## Task objective
Pictures are to be left out. Return exactly the lines below from the one with "(564, 407) = (520, 90): white" up to and including the one with "(536, 336) = (640, 236): brown".

[Opening Records for the exercise section]

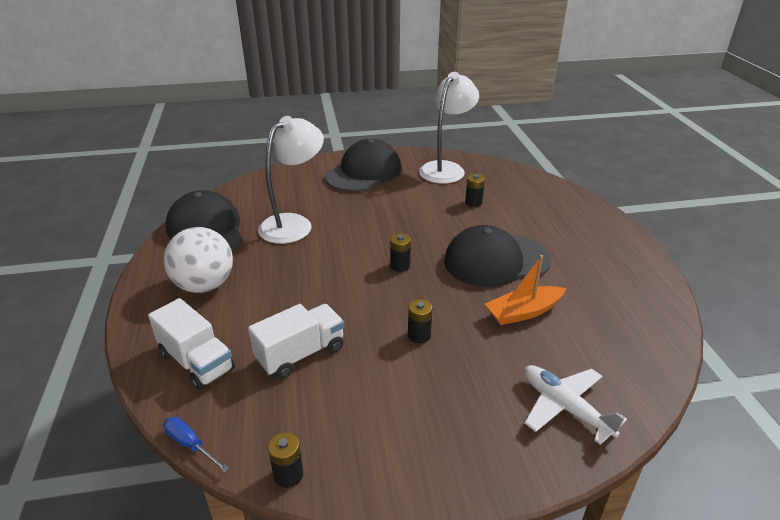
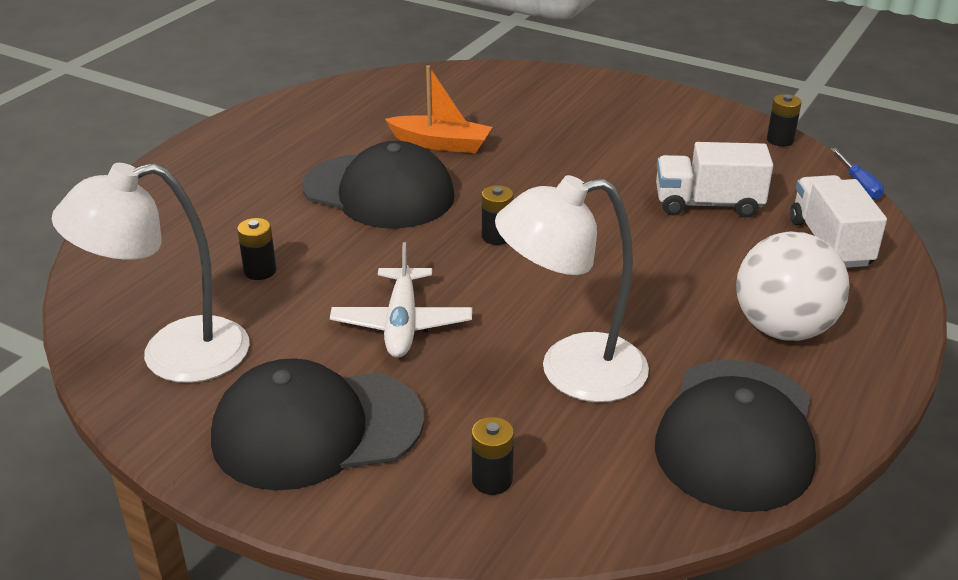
camera: 140 degrees left, 0 degrees up
(419, 335) = (569, 169): black battery -> black battery (492, 480)
(564, 407) = (520, 90): white plane -> white plane (402, 324)

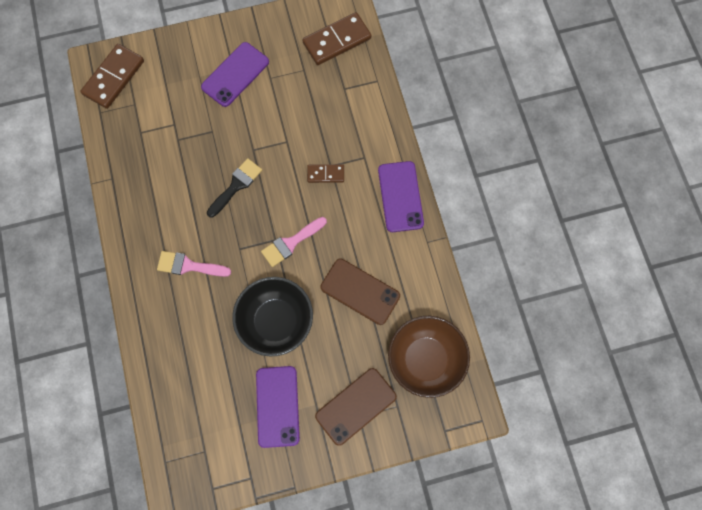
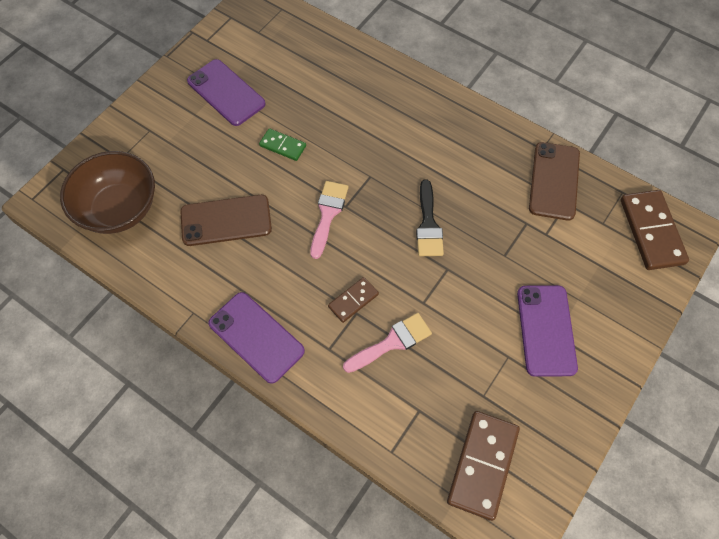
camera: 140 degrees right, 10 degrees down
(189, 266) = (399, 133): pink brush -> pink brush (392, 342)
(276, 321) = (282, 146): black bowl -> green domino
(355, 406) = (158, 135): brown phone -> brown phone (554, 181)

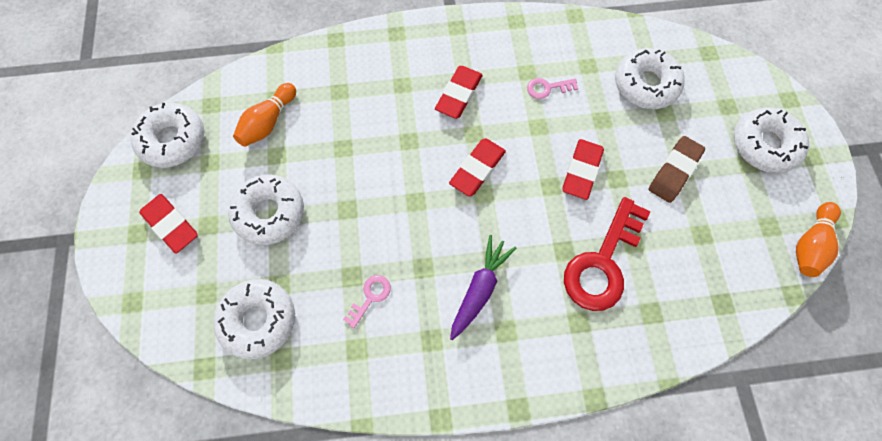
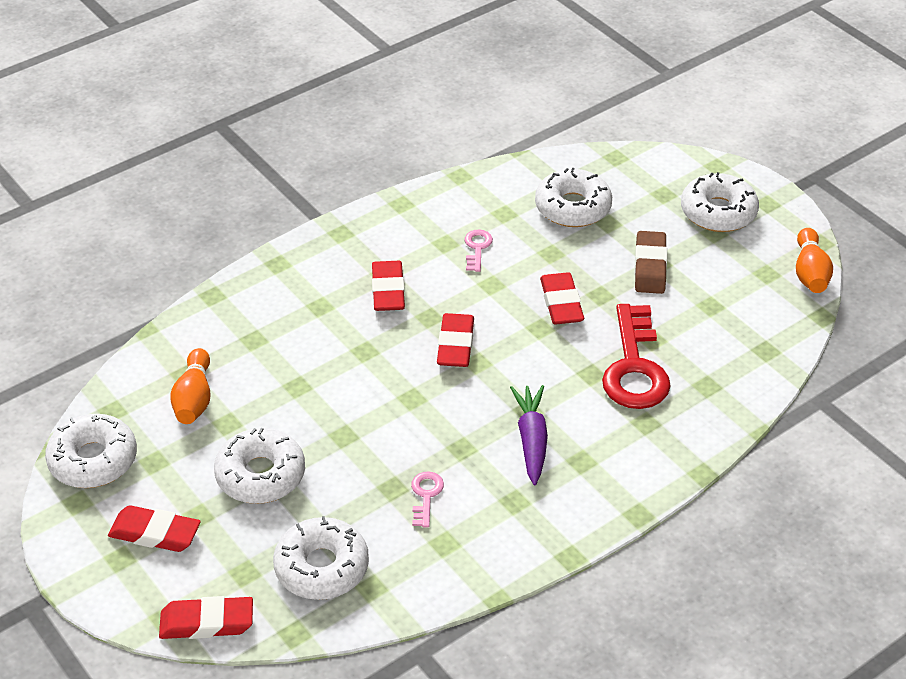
camera: 30 degrees left, 25 degrees down
(154, 323) = (207, 622): none -> red eraser
(548, 88) = (477, 248): pink key -> pink key turned 135 degrees clockwise

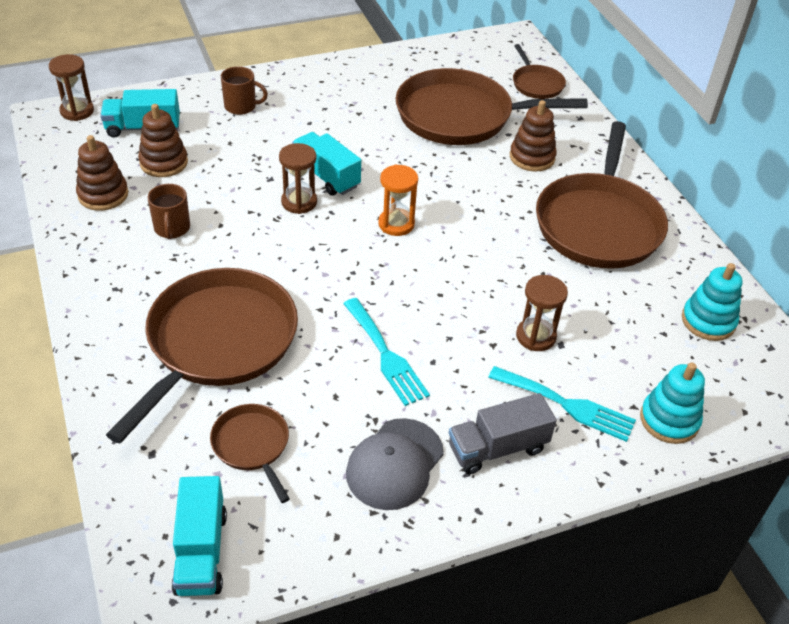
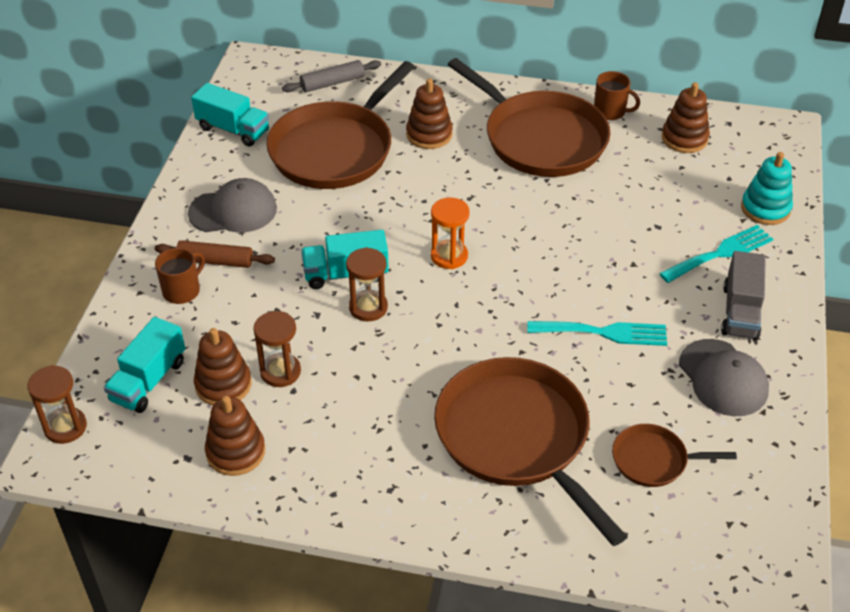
camera: 55 degrees left, 0 degrees up
(172, 228) = (333, 415): brown mug -> brown mug (610, 111)
(201, 552) = (748, 536): turquoise truck -> turquoise truck (233, 130)
(284, 109) = (215, 261): none -> brown rolling pin
(343, 95) = (233, 211): none -> grey cap
(536, 84) = (332, 83): brown pan -> grey rolling pin
(536, 336) = (640, 236): brown hourglass -> brown hourglass (280, 372)
(708, 321) = (684, 138): turquoise stacking toy -> brown stacking toy

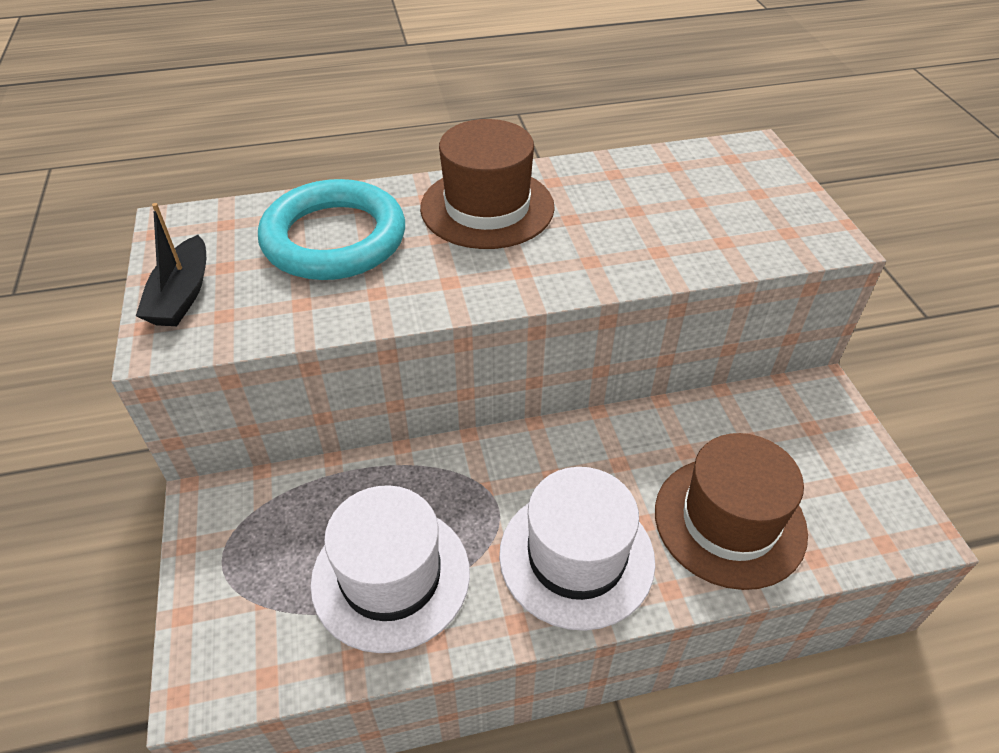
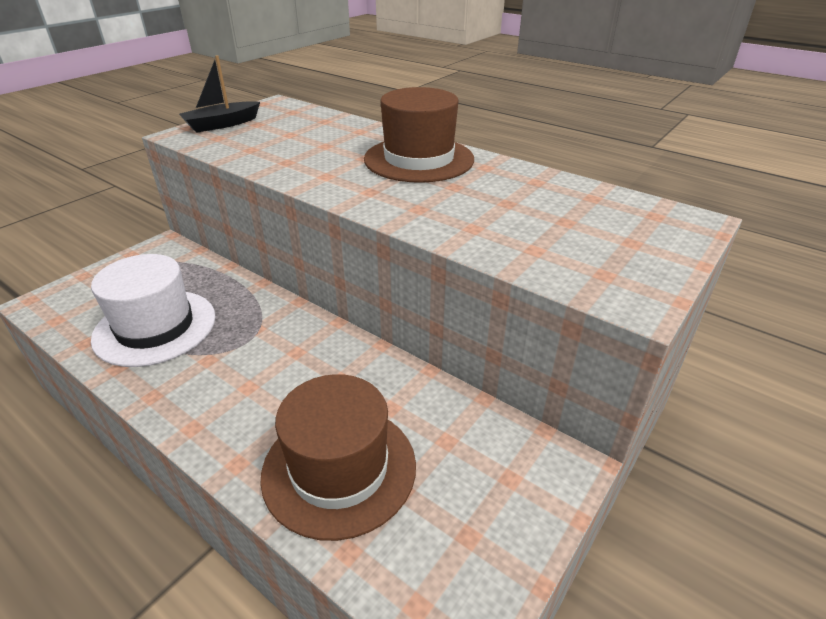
camera: 50 degrees right, 10 degrees down
(334, 238) = (319, 135): turquoise ring -> none
(576, 556) = (231, 397): white hat -> none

[Closing Records for the exercise section]

## Written answer
(564, 407) = (520, 90): white plane -> white plane (402, 324)

camera: 140 degrees right, 10 degrees down
(189, 266) = (399, 133): pink brush -> pink brush (392, 342)
(276, 321) = (282, 146): black bowl -> green domino
(355, 406) = (158, 135): brown phone -> brown phone (554, 181)

camera: 30 degrees left, 25 degrees down
(154, 323) = (207, 622): none -> red eraser
(548, 88) = (477, 248): pink key -> pink key turned 135 degrees clockwise

camera: 55 degrees left, 0 degrees up
(172, 228) = (333, 415): brown mug -> brown mug (610, 111)
(201, 552) = (748, 536): turquoise truck -> turquoise truck (233, 130)
(284, 109) = (215, 261): none -> brown rolling pin
(343, 95) = (233, 211): none -> grey cap
(536, 84) = (332, 83): brown pan -> grey rolling pin
(536, 336) = (640, 236): brown hourglass -> brown hourglass (280, 372)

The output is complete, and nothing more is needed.